• **Task to complete**: Please turn the material below into a JSON list of strings, one string per line, with blank lines dropped. Leave out the picture.

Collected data
.....

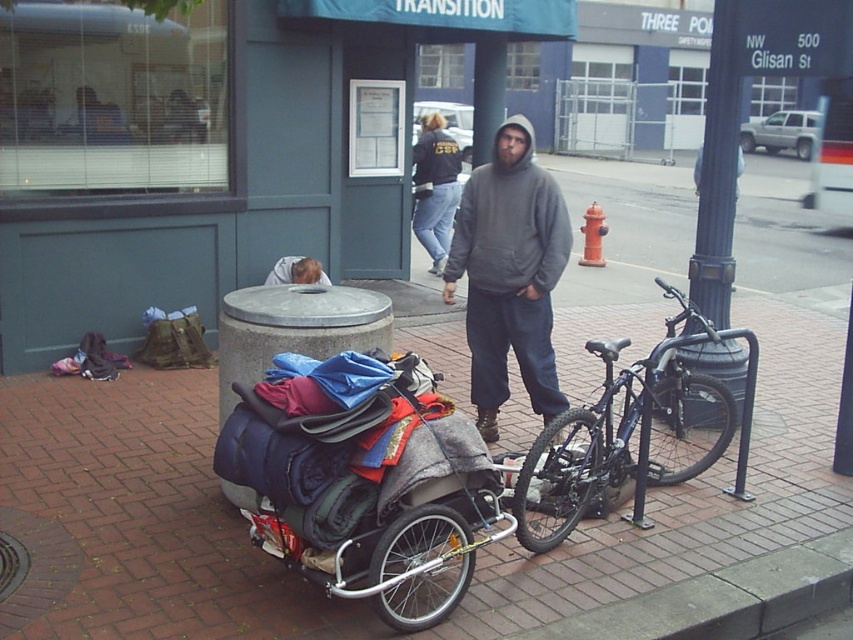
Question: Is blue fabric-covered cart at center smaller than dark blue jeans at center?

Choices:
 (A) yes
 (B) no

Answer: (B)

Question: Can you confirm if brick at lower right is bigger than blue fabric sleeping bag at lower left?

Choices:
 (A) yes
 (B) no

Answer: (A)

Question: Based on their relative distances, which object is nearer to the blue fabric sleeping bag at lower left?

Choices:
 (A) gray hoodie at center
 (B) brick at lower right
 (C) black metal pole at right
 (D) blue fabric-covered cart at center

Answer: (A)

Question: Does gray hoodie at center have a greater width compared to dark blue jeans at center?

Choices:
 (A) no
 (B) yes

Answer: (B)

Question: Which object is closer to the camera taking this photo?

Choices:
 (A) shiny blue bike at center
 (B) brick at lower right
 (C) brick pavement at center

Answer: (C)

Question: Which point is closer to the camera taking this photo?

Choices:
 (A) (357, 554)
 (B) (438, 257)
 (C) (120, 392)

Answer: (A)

.....

• **Finished answer**:
[
  "Question: Is blue fabric-covered cart at center smaller than dark blue jeans at center?",
  "Choices:",
  " (A) yes",
  " (B) no",
  "Answer: (B)",
  "Question: Can you confirm if brick at lower right is bigger than blue fabric sleeping bag at lower left?",
  "Choices:",
  " (A) yes",
  " (B) no",
  "Answer: (A)",
  "Question: Based on their relative distances, which object is nearer to the blue fabric sleeping bag at lower left?",
  "Choices:",
  " (A) gray hoodie at center",
  " (B) brick at lower right",
  " (C) black metal pole at right",
  " (D) blue fabric-covered cart at center",
  "Answer: (A)",
  "Question: Does gray hoodie at center have a greater width compared to dark blue jeans at center?",
  "Choices:",
  " (A) no",
  " (B) yes",
  "Answer: (B)",
  "Question: Which object is closer to the camera taking this photo?",
  "Choices:",
  " (A) shiny blue bike at center",
  " (B) brick at lower right",
  " (C) brick pavement at center",
  "Answer: (C)",
  "Question: Which point is closer to the camera taking this photo?",
  "Choices:",
  " (A) (357, 554)",
  " (B) (438, 257)",
  " (C) (120, 392)",
  "Answer: (A)"
]